Dataset entries:

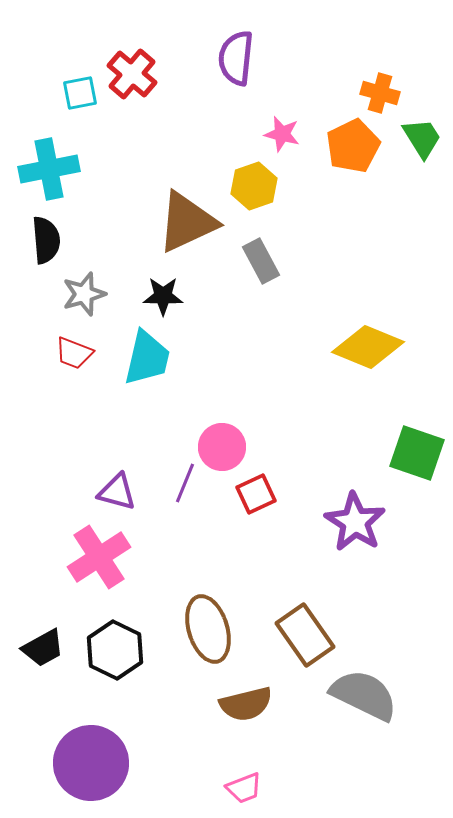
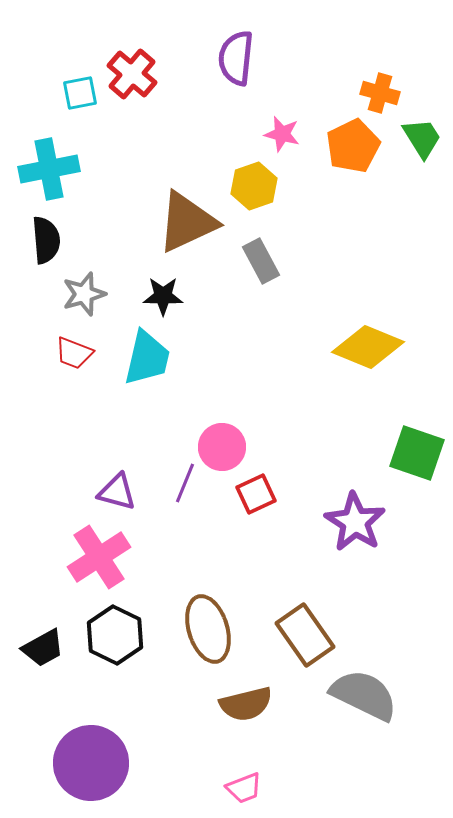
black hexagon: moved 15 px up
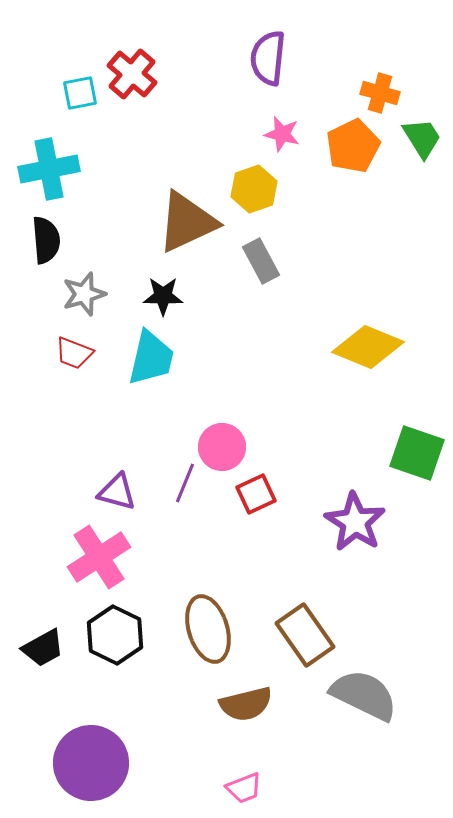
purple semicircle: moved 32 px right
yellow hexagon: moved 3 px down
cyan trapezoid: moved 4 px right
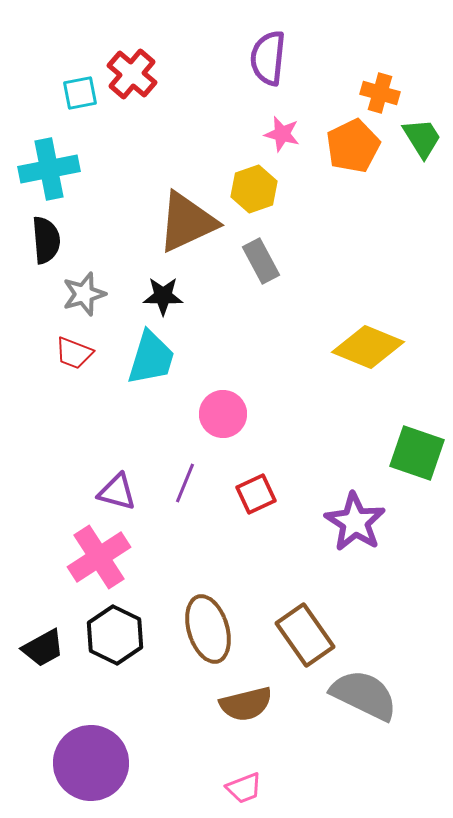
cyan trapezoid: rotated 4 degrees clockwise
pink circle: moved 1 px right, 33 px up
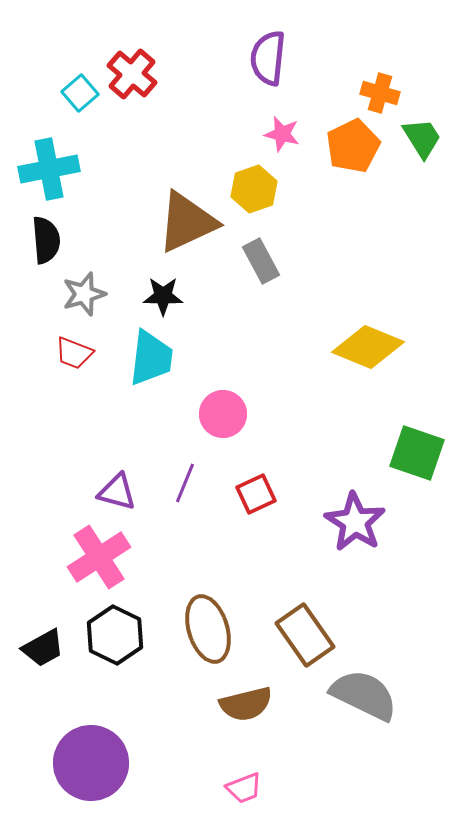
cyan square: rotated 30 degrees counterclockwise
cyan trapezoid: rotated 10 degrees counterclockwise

WRITTEN EXERCISE |
Output every text line of the rows above word for word, leaving out the pictures.

SOLUTION BELOW |
black hexagon: moved 15 px up
purple semicircle: moved 32 px right
yellow hexagon: moved 3 px down
cyan trapezoid: moved 4 px right
cyan trapezoid: rotated 4 degrees clockwise
pink circle: moved 1 px right, 33 px up
cyan square: rotated 30 degrees counterclockwise
cyan trapezoid: rotated 10 degrees counterclockwise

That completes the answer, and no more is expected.